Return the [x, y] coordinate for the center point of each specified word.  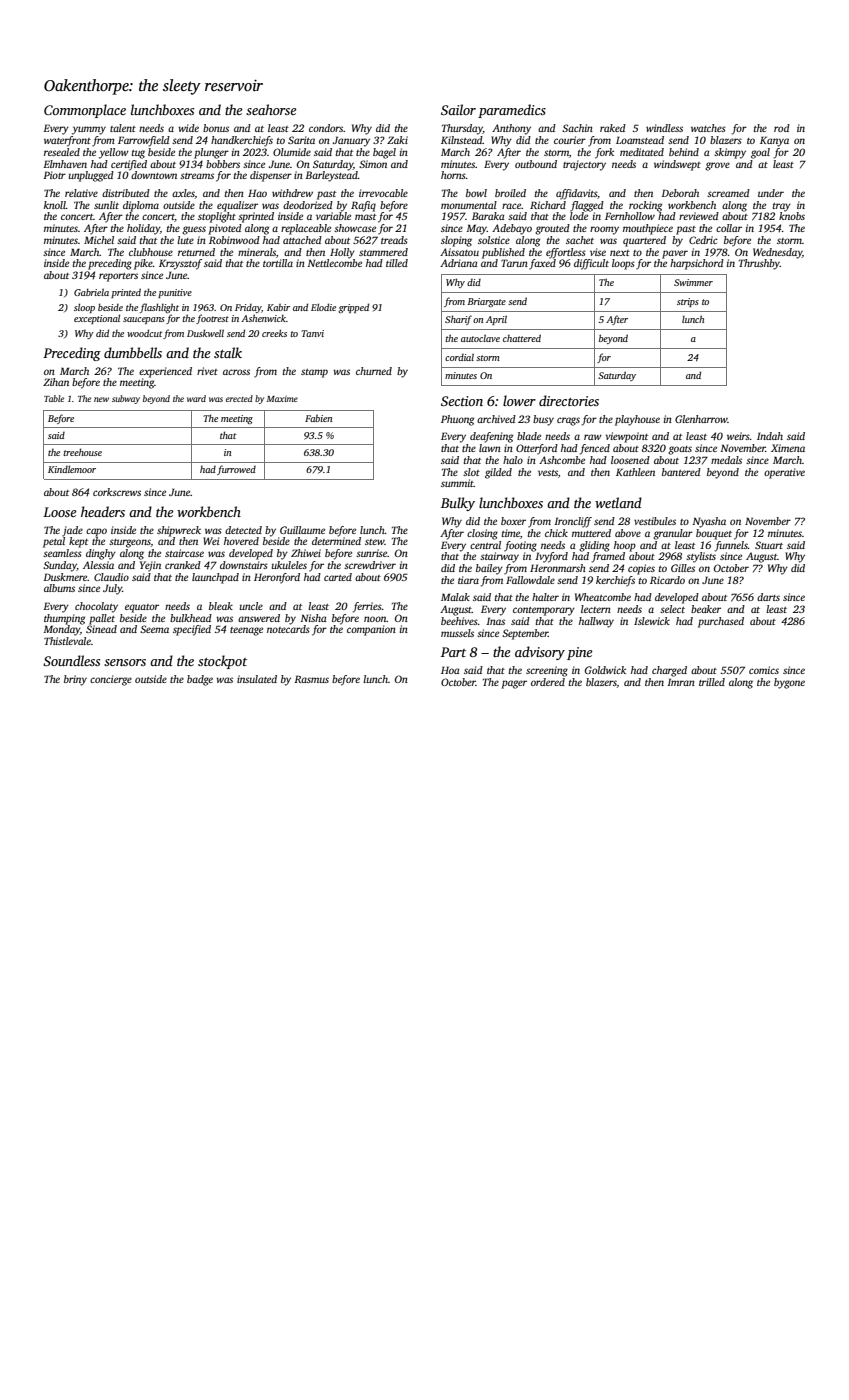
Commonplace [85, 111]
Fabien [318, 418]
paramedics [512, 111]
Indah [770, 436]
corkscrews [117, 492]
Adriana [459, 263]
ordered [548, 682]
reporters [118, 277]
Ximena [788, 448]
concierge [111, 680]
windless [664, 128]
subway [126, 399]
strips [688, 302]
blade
★ ★ ★ ★
# Work to do
Edit the records above by replacing "center point" with "midpoint", keeping everything else unchanged. Leave the picture out of your answer.

# Result of this task
Return the [x, y] coordinate for the midpoint of each specified word.  
Commonplace [85, 111]
Fabien [318, 418]
paramedics [512, 111]
Indah [770, 436]
corkscrews [117, 492]
Adriana [459, 263]
ordered [548, 682]
reporters [118, 277]
Ximena [788, 448]
concierge [111, 680]
windless [664, 128]
subway [126, 399]
strips [688, 302]
blade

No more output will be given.